## Entries taken from a collection
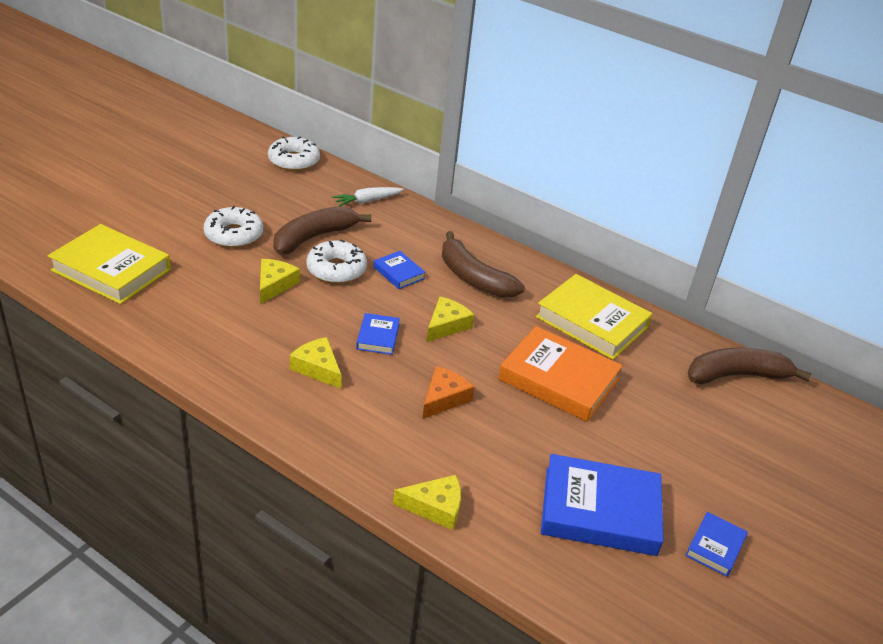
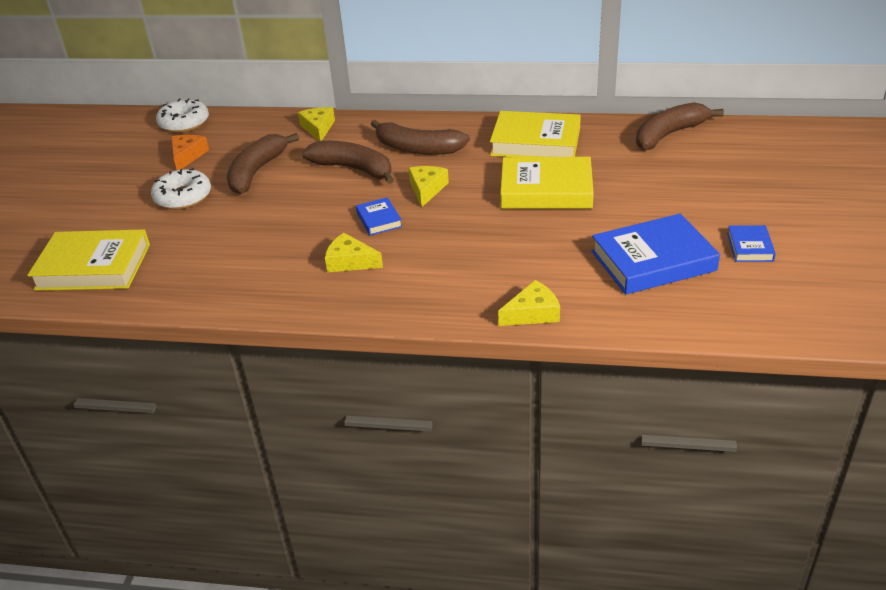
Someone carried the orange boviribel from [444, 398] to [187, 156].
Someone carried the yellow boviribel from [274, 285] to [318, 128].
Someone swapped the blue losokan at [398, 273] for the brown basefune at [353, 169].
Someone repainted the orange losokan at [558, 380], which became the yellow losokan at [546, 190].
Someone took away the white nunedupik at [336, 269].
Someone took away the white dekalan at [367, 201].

## What the task asks
Every line of the data above should be repeated exactly. Omit the pictures.

## Completed exercise
Someone carried the orange boviribel from [444, 398] to [187, 156].
Someone carried the yellow boviribel from [274, 285] to [318, 128].
Someone swapped the blue losokan at [398, 273] for the brown basefune at [353, 169].
Someone repainted the orange losokan at [558, 380], which became the yellow losokan at [546, 190].
Someone took away the white nunedupik at [336, 269].
Someone took away the white dekalan at [367, 201].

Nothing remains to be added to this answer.